Print the records below exactly, and do not carry over any picture.

Integer vertex sequences:
═══
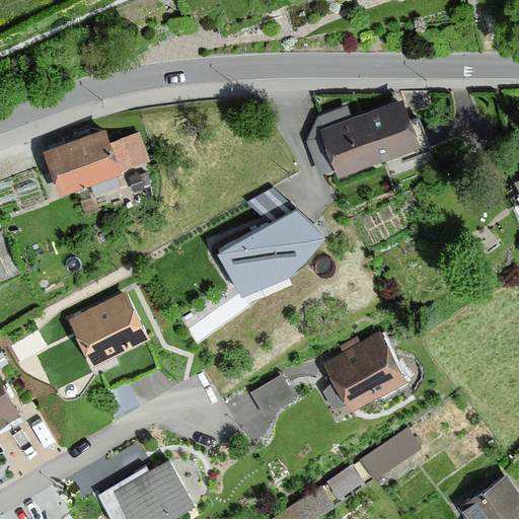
[(420,144),(401,99),(321,131),(340,175),(420,144)]
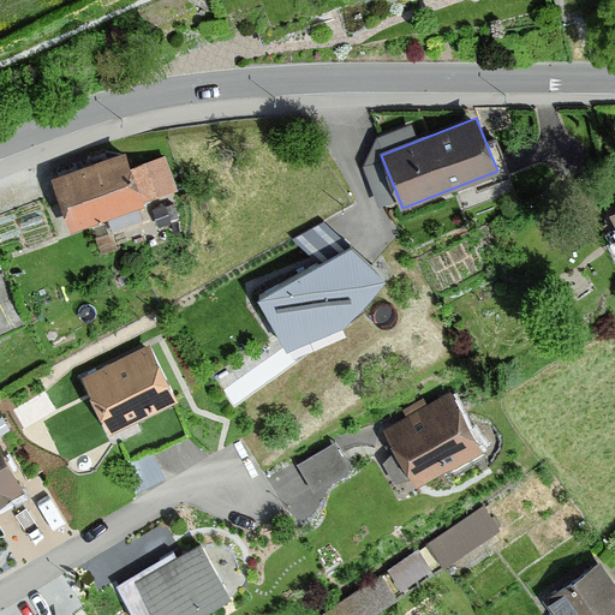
[(131,168),(124,150),(52,179),(71,231),(174,190),(161,157),(131,168)]
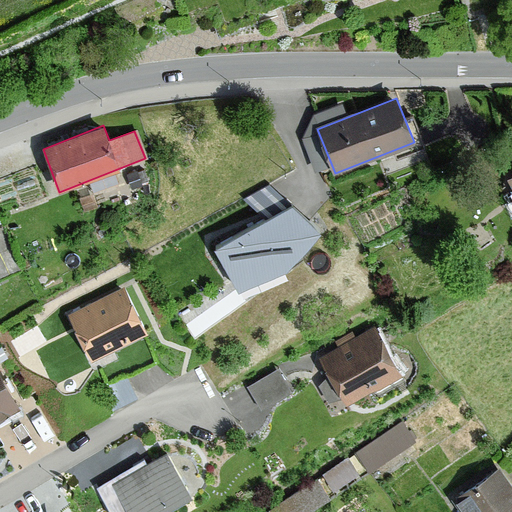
[(274,176),(249,188),(257,205),(282,193),(274,176)]
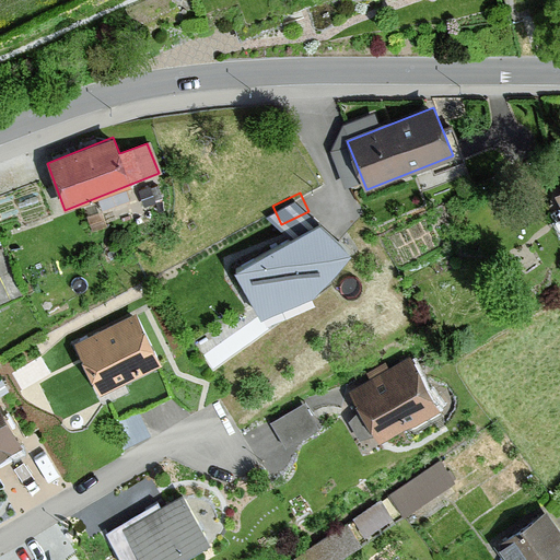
[(351,246),(321,219),(235,267),(261,312),(314,288),(351,246)]
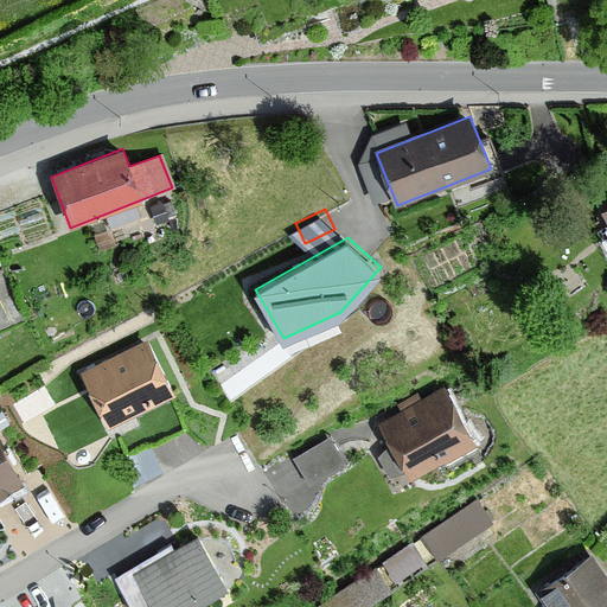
[(174,397),(148,342),(80,375),(107,430),(174,397)]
═══
The completed task
[(420,144),(401,99),(321,131),(340,175),(420,144)]
[(131,168),(124,150),(52,179),(71,231),(174,190),(161,157),(131,168)]
[(274,176),(249,188),(257,205),(282,193),(274,176)]
[(351,246),(321,219),(235,267),(261,312),(314,288),(351,246)]
[(174,397),(148,342),(80,375),(107,430),(174,397)]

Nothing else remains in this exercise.